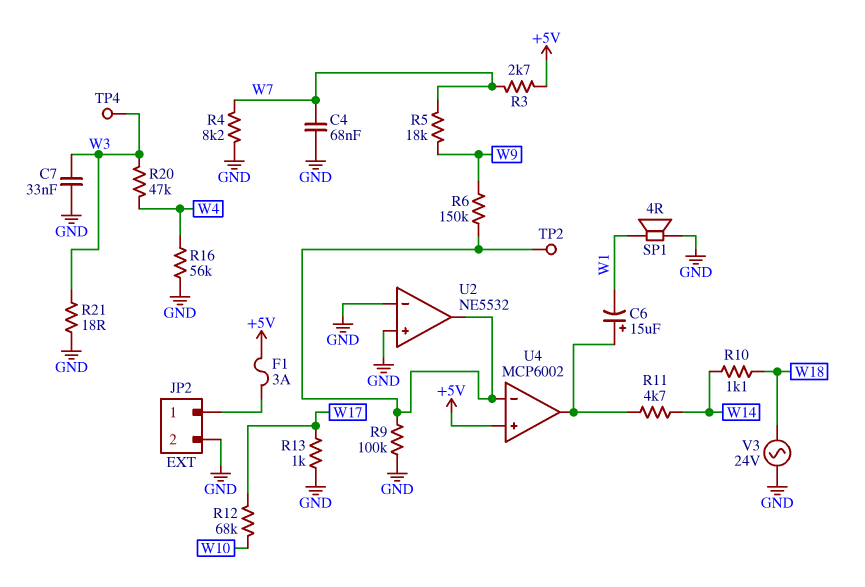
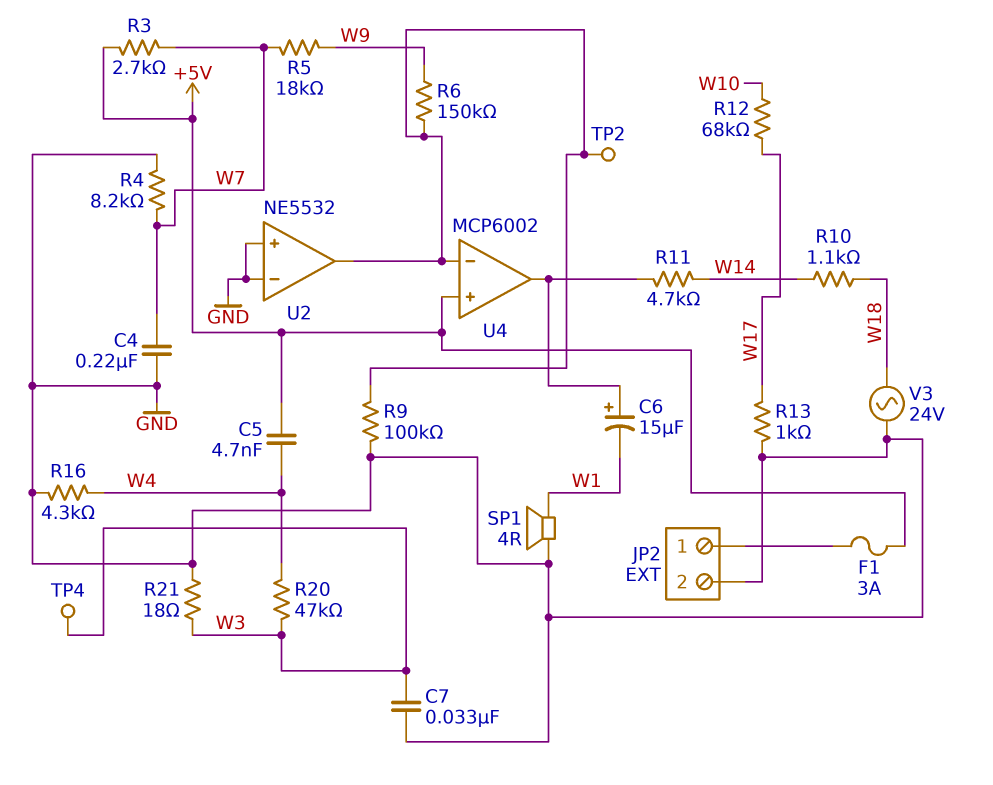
C4: 68nF (GND, W7) -> 220nF (GND, W7)
C5: none -> 4.7nF (+5V, W4)
R16: 56k (GND, W4) -> 4.3k (GND, W4)

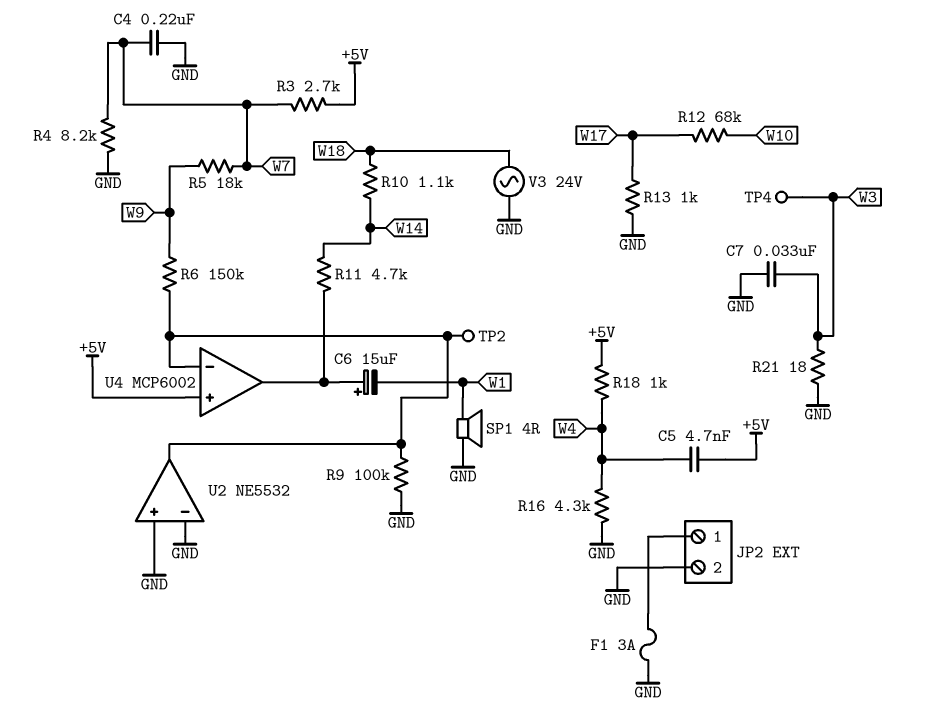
F1: 3A (+5V, JP2/1) -> 3A (GND, JP2/1)
R18: none -> 1k (+5V, W4)
R20: 47k (W3, W4) -> none

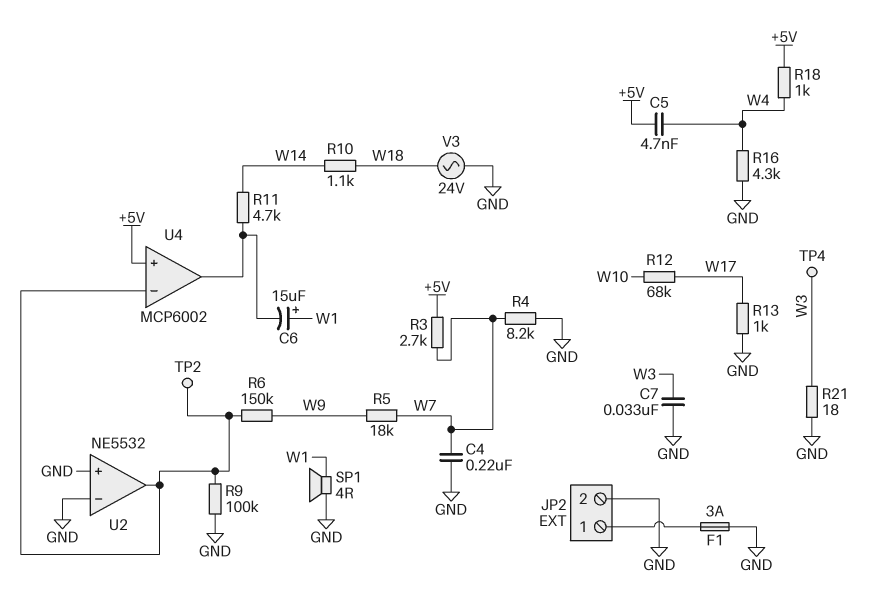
C6: 15uF (plus U4/out, minus W1) -> 15uF (plus W1, minus U4/out)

▶ [Task]: Set the material down exactly, images excluded.

▶ [Solution for this exercise]:
C4: 68nF (GND, W7) -> 220nF (GND, W7)
C5: none -> 4.7nF (+5V, W4)
R16: 56k (GND, W4) -> 4.3k (GND, W4)

F1: 3A (+5V, JP2/1) -> 3A (GND, JP2/1)
R18: none -> 1k (+5V, W4)
R20: 47k (W3, W4) -> none

C6: 15uF (plus U4/out, minus W1) -> 15uF (plus W1, minus U4/out)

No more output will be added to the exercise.